◆ Task instructions ◆
For the full listing below, write out each entry exactly and exclude the images.

◆ Records for this exercise ◆
============================================================

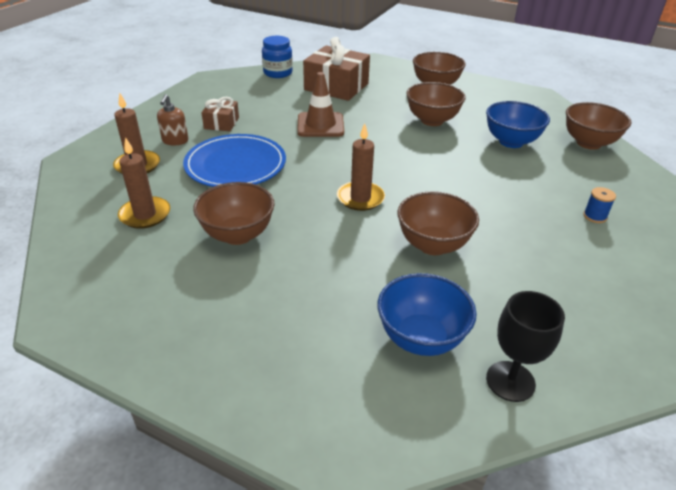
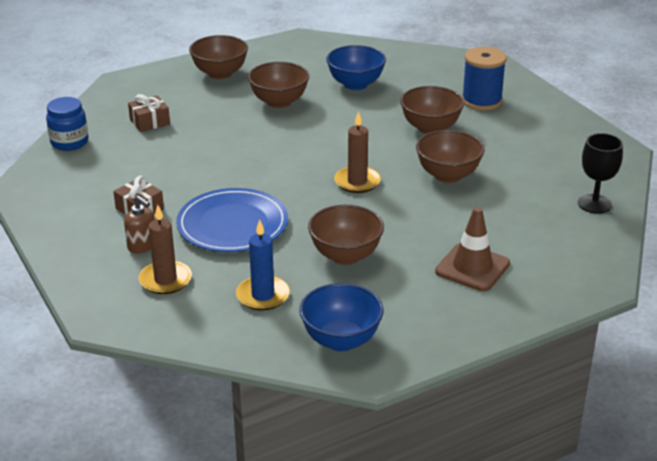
camera: 55 degrees left, 5 degrees down
(145, 215) = (263, 296): brown candle -> blue candle
(320, 125) = (216, 157): brown traffic cone -> brown traffic cone (472, 268)
(336, 87) = (150, 122): brown gift -> brown gift, size x0.53
(421, 338) = (534, 219): blue bowl -> blue bowl (341, 340)
(588, 143) = (395, 56): brown bowl -> brown bowl (430, 128)
(594, 216) = (481, 101): blue spool -> blue spool, size x2.15

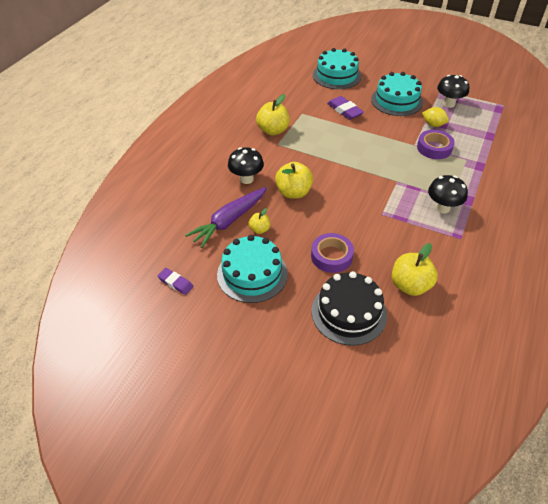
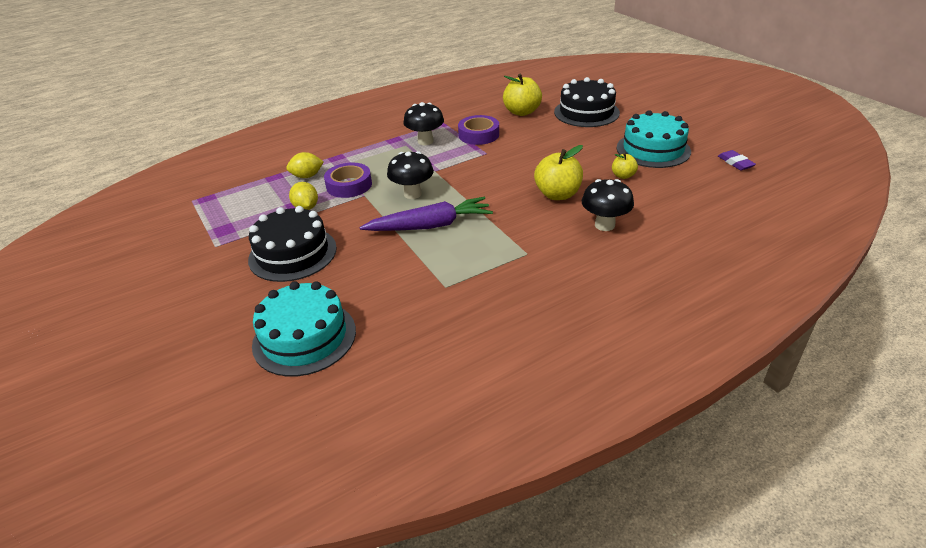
camera: 145 degrees left, 10 degrees down
(229, 221) = (653, 191): purple carrot -> purple carrot (430, 226)
(273, 130) = (515, 275): yellow apple -> none
(331, 256) = (567, 141): purple tape -> purple tape (478, 135)
(344, 110) = (380, 267): purple eraser -> none
(396, 101) = (292, 253): turquoise cake -> black cake
(449, 104) = (242, 224): black mushroom -> black mushroom (412, 194)
(471, 144) = (307, 176): none -> yellow lemon

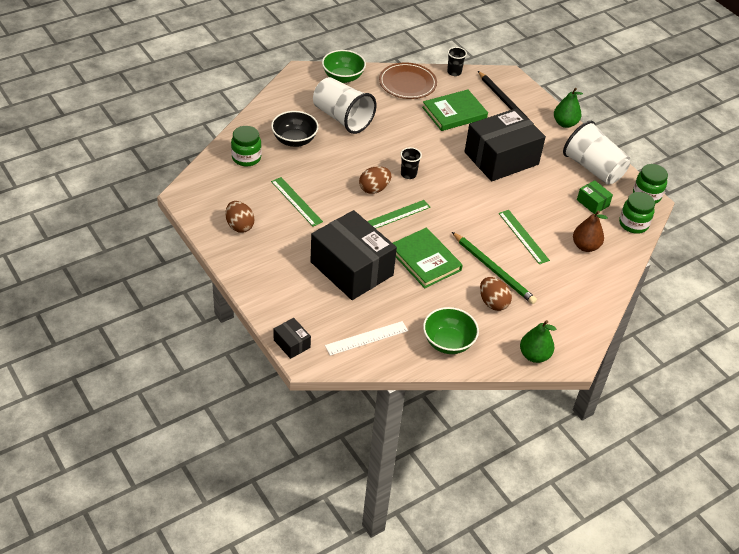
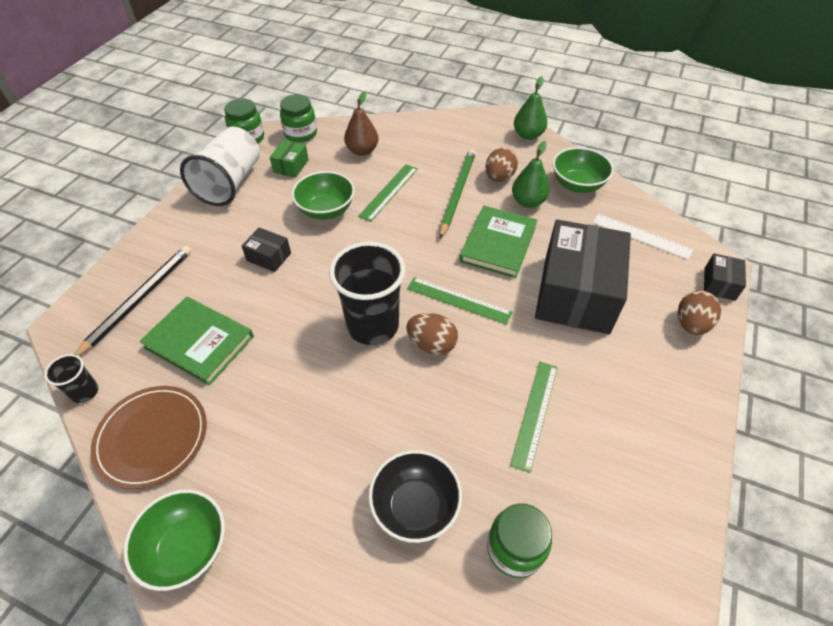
camera: 120 degrees left, 5 degrees up
(239, 226) = (643, 448): brown egg -> brown egg (691, 324)
(342, 118) = (309, 474): white cup -> none
(408, 174) = (373, 325): black cup -> black cup, size x2.13
(501, 158) = (269, 257): black box -> black box, size x0.42
(527, 199) = (326, 210): none -> green bowl
(565, 123) = (154, 231): green pear -> green pear (528, 202)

============================================================

◆ Result ◆
camera: 55 degrees left, 5 degrees down
(145, 215) = (263, 296): brown candle -> blue candle
(320, 125) = (216, 157): brown traffic cone -> brown traffic cone (472, 268)
(336, 87) = (150, 122): brown gift -> brown gift, size x0.53
(421, 338) = (534, 219): blue bowl -> blue bowl (341, 340)
(588, 143) = (395, 56): brown bowl -> brown bowl (430, 128)
(594, 216) = (481, 101): blue spool -> blue spool, size x2.15

camera: 145 degrees left, 10 degrees down
(229, 221) = (653, 191): purple carrot -> purple carrot (430, 226)
(273, 130) = (515, 275): yellow apple -> none
(331, 256) = (567, 141): purple tape -> purple tape (478, 135)
(344, 110) = (380, 267): purple eraser -> none
(396, 101) = (292, 253): turquoise cake -> black cake
(449, 104) = (242, 224): black mushroom -> black mushroom (412, 194)
(471, 144) = (307, 176): none -> yellow lemon

camera: 120 degrees left, 5 degrees up
(239, 226) = (643, 448): brown egg -> brown egg (691, 324)
(342, 118) = (309, 474): white cup -> none
(408, 174) = (373, 325): black cup -> black cup, size x2.13
(501, 158) = (269, 257): black box -> black box, size x0.42
(527, 199) = (326, 210): none -> green bowl
(565, 123) = (154, 231): green pear -> green pear (528, 202)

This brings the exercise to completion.